### Material to process

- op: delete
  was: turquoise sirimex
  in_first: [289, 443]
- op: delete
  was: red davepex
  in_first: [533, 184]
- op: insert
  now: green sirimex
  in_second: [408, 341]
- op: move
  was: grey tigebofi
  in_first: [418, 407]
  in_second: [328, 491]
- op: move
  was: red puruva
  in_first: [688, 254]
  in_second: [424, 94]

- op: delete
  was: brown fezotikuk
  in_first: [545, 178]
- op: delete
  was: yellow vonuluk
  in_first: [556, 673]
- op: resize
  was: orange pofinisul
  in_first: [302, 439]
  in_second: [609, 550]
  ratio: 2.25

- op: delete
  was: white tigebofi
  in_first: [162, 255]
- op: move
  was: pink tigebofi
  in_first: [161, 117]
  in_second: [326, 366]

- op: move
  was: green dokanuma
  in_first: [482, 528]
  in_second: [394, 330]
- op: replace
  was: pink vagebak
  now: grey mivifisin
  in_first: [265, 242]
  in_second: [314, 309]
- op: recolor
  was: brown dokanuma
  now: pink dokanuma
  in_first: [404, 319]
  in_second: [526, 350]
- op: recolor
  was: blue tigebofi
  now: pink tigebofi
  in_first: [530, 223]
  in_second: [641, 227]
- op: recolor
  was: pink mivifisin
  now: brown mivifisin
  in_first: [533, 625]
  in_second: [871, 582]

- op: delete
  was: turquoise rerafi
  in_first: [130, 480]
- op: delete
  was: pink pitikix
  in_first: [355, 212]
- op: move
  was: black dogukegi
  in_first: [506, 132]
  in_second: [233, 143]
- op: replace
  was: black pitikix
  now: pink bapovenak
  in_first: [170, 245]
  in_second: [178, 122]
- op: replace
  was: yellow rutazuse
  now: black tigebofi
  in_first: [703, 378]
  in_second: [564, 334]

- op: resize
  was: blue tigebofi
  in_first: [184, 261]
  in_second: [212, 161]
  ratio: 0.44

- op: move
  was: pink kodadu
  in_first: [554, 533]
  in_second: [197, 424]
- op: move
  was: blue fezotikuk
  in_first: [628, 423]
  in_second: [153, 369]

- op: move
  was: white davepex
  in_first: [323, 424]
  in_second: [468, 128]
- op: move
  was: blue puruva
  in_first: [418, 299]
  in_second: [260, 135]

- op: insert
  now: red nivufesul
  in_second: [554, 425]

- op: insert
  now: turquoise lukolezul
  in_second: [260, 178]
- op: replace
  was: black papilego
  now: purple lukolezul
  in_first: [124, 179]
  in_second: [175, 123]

######

Task objective: Whenever the string "sirimex" shows up in a line of the records, copy that line.

Exercise output:
  was: turquoise sirimex
  now: green sirimex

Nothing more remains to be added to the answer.